Supplied material
● ● ●
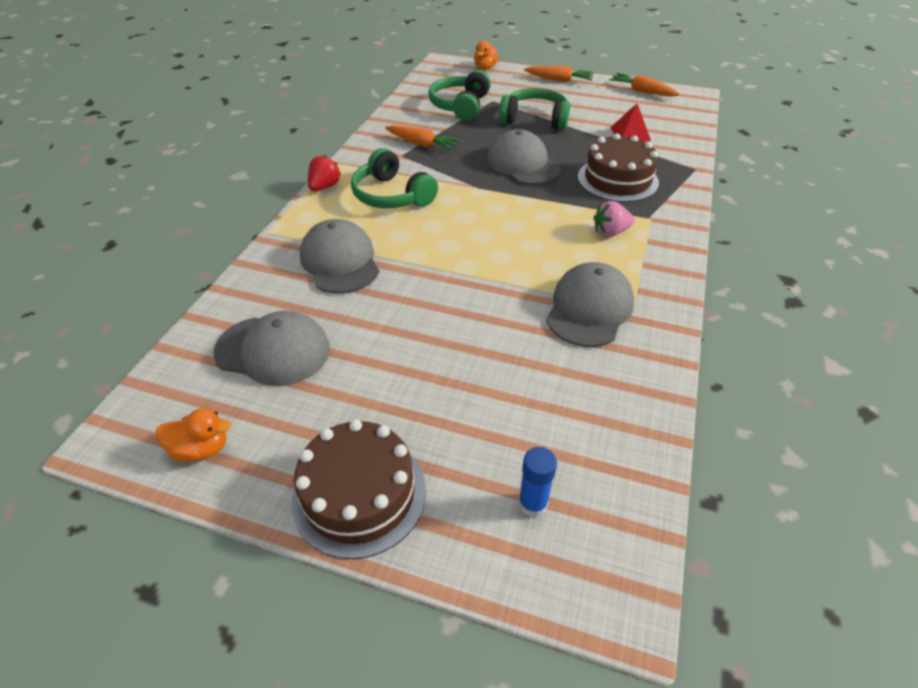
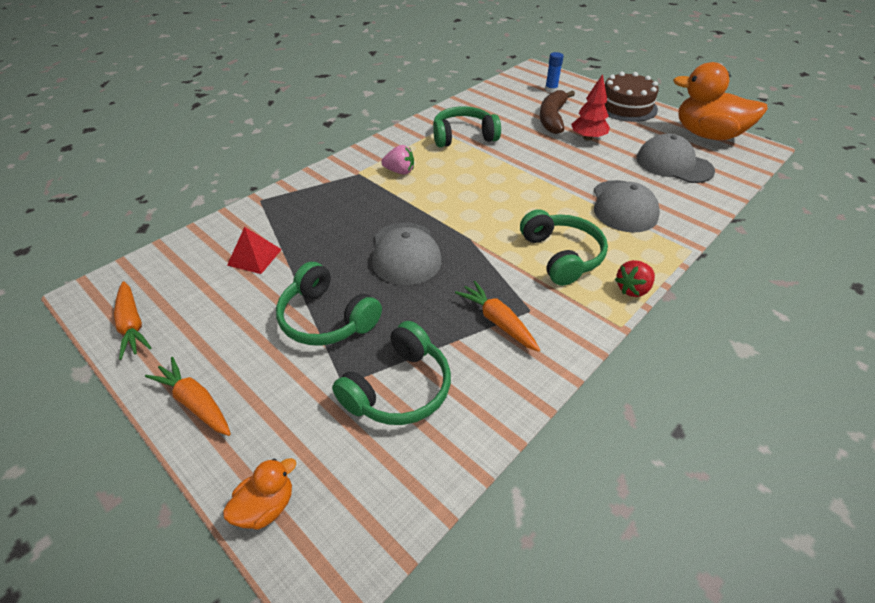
camera: 155 degrees left, 0 degrees up
(201, 449) = (707, 135): orange duck -> orange duck, size x2.21
(411, 367) = (587, 138): none -> red tree
(486, 399) = (552, 118): none -> brown banana
(589, 308) = (463, 136): grey cap -> green headphones
(617, 179) = (339, 210): brown cake -> none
● ● ●
Task objective
Write out again only the lines from the one with "(201, 449) = (707, 135): orange" through the last line of the records above. Keep every word as it stands.

Written answer
(201, 449) = (707, 135): orange duck -> orange duck, size x2.21
(411, 367) = (587, 138): none -> red tree
(486, 399) = (552, 118): none -> brown banana
(589, 308) = (463, 136): grey cap -> green headphones
(617, 179) = (339, 210): brown cake -> none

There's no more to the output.